__WHAT THE EXERCISE ASKS__
Pull out the lines from the one containing "BT2 pin TXD: 15 -> 2" through the final line of the listing below and repeat them exactly. Leave the pictures behind.

__MATERIAL TO PROCESS__

[Start of section]

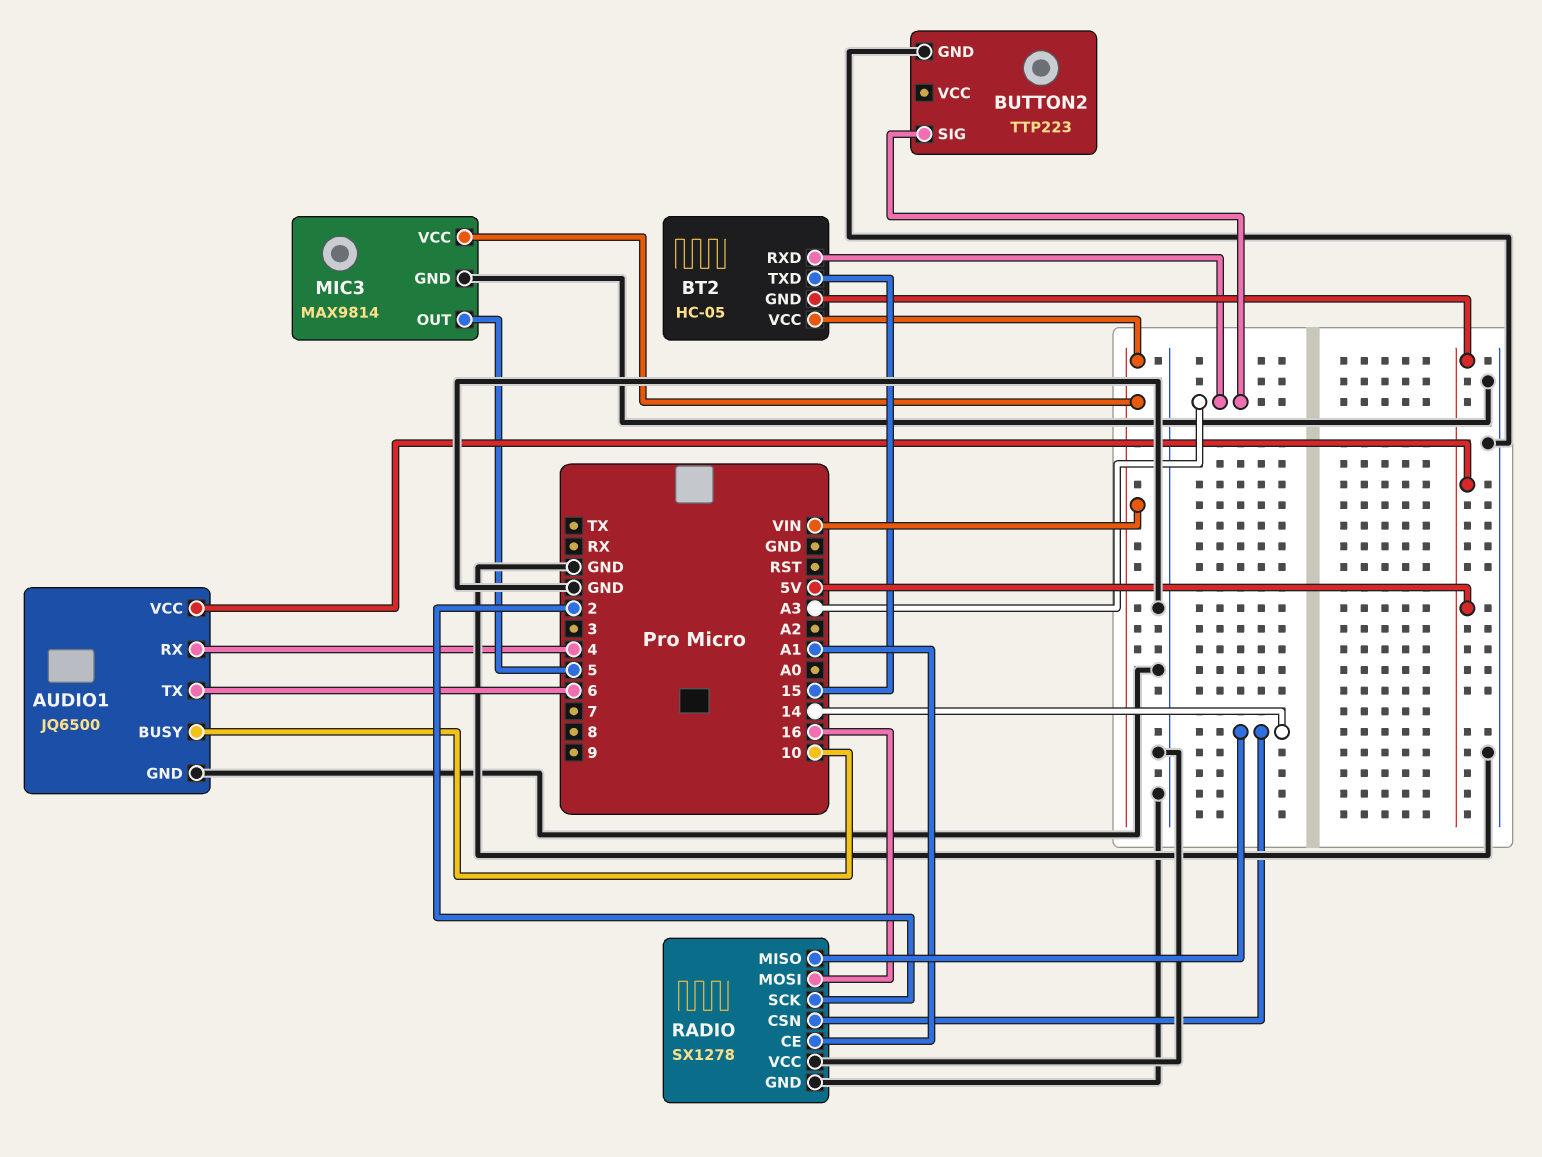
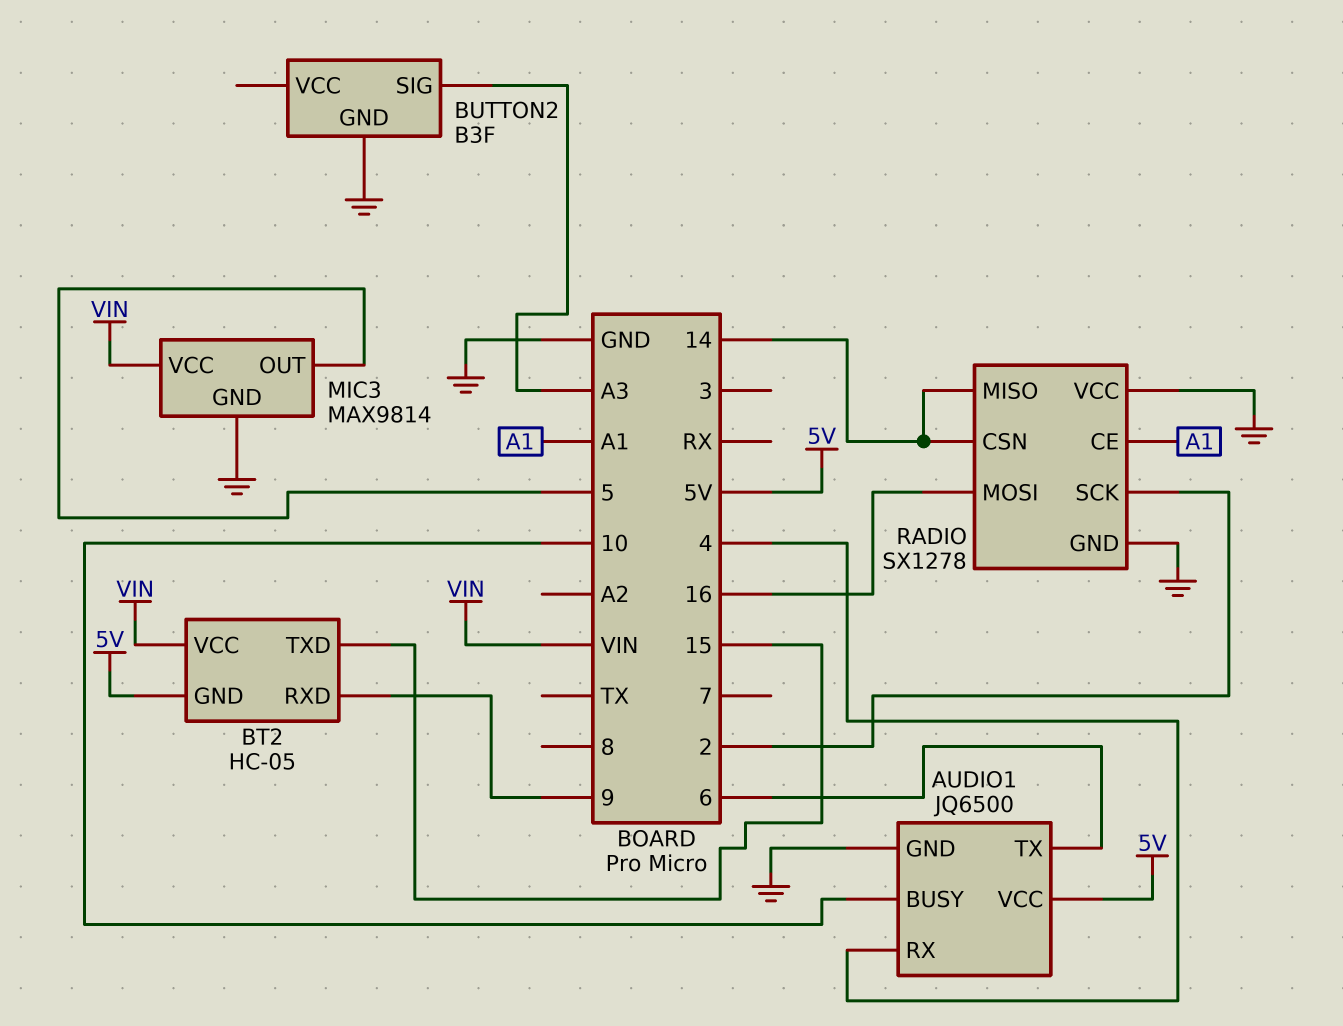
BT2 pin RXD: A3 -> 9
BUTTON2: TTP223 -> B3F

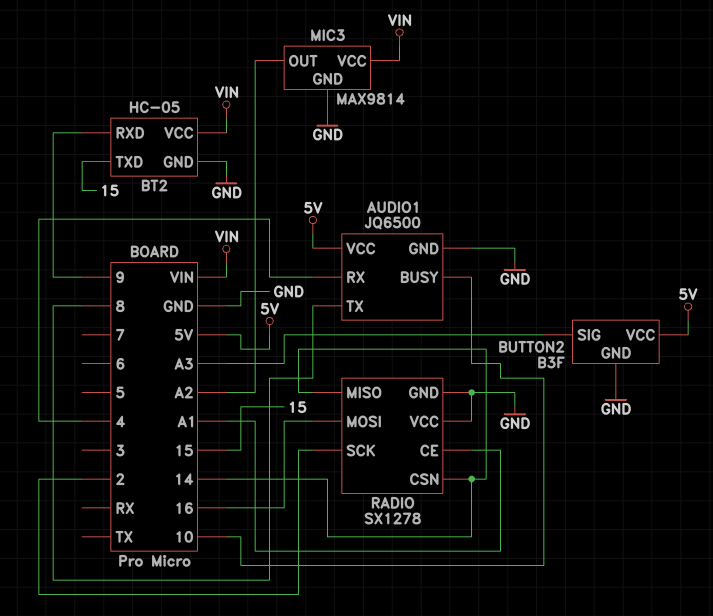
AUDIO1 pin TX: 6 -> 8
BT2 pin GND: 5V -> GND
BUTTON2 pin VCC: none -> 5V
MIC3 pin OUT: 5 -> A2

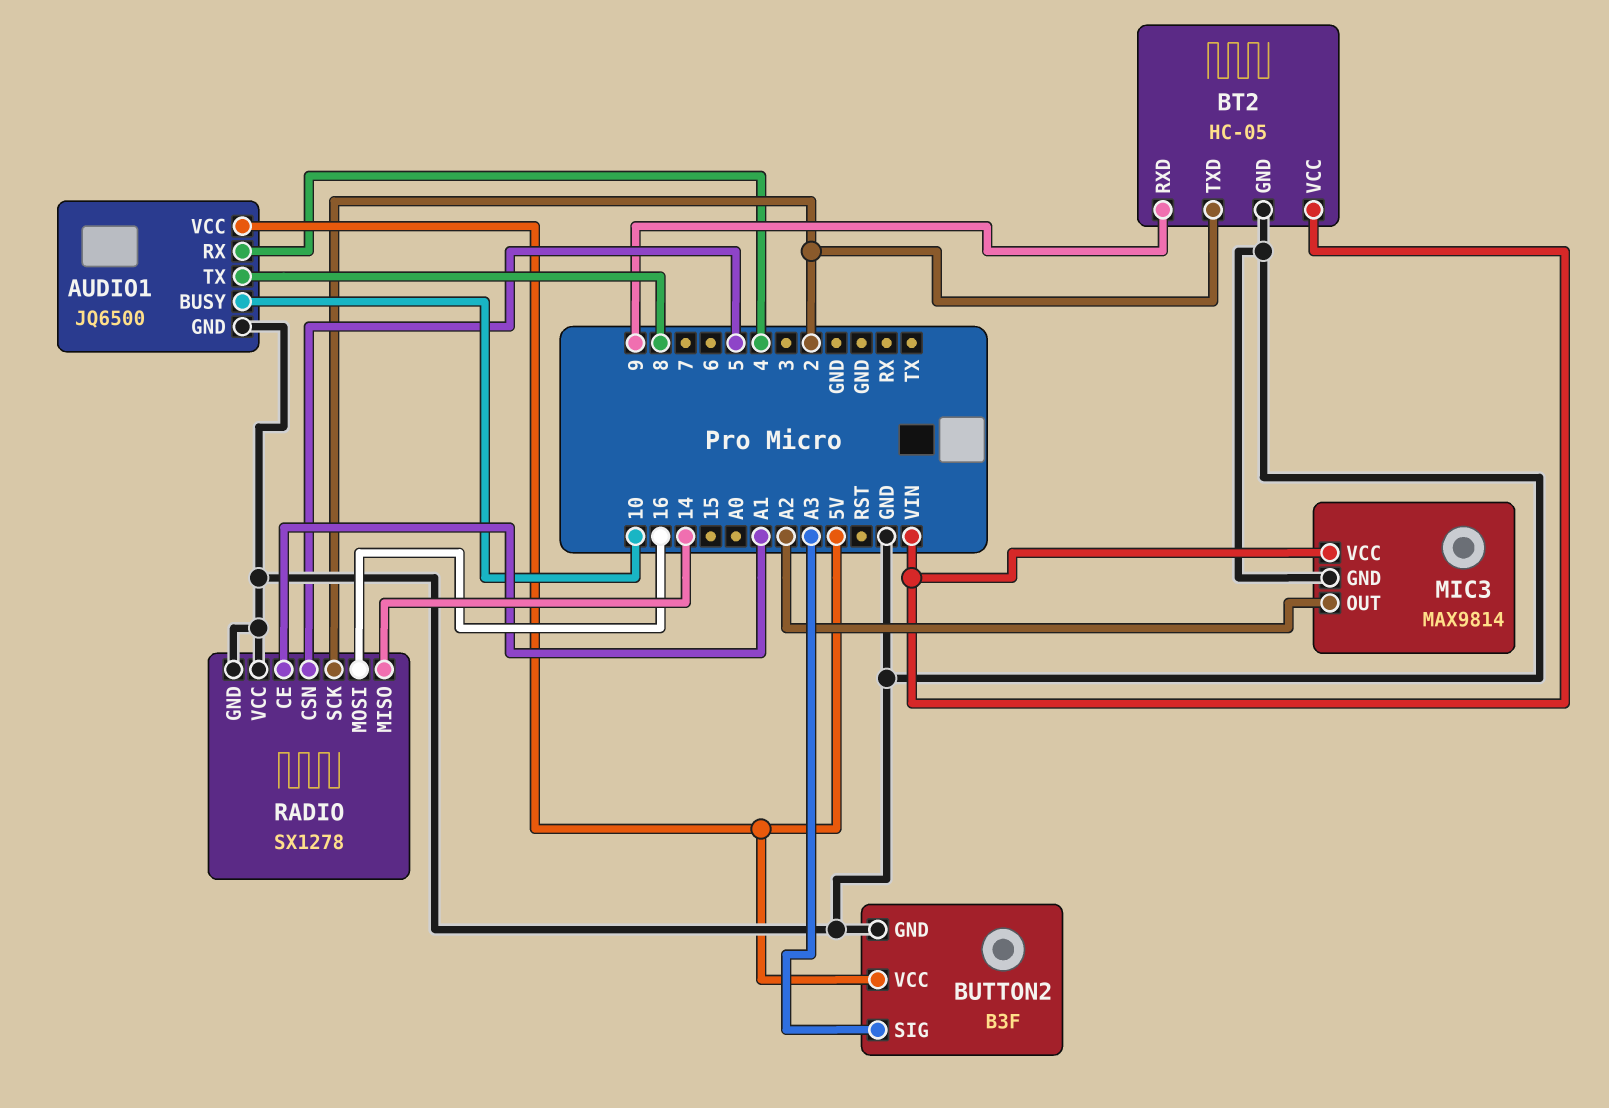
BT2 pin TXD: 15 -> 2
RADIO pin CSN: 14 -> 5

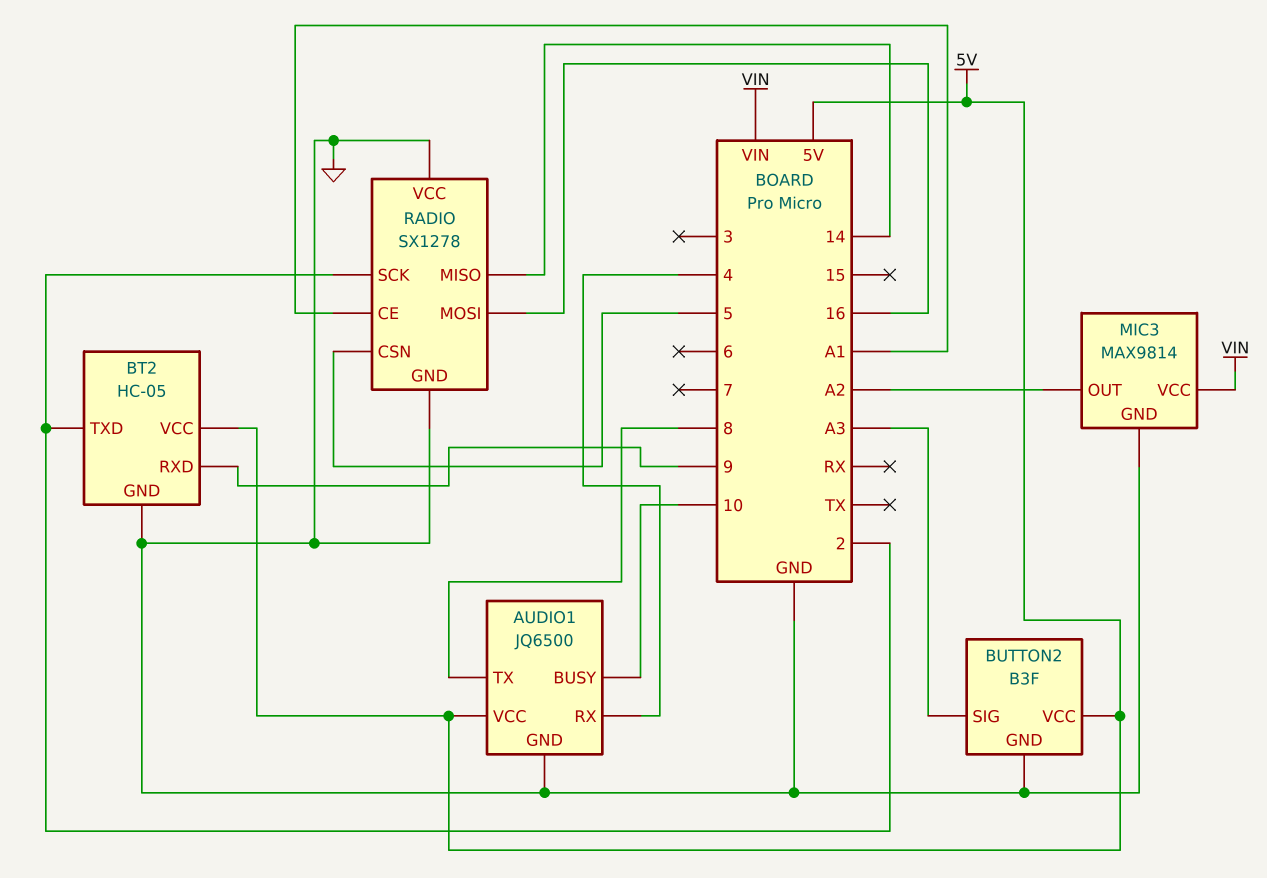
BT2 pin VCC: VIN -> 5V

[End of section]

__ANSWER SECTION__
BT2 pin TXD: 15 -> 2
RADIO pin CSN: 14 -> 5

BT2 pin VCC: VIN -> 5V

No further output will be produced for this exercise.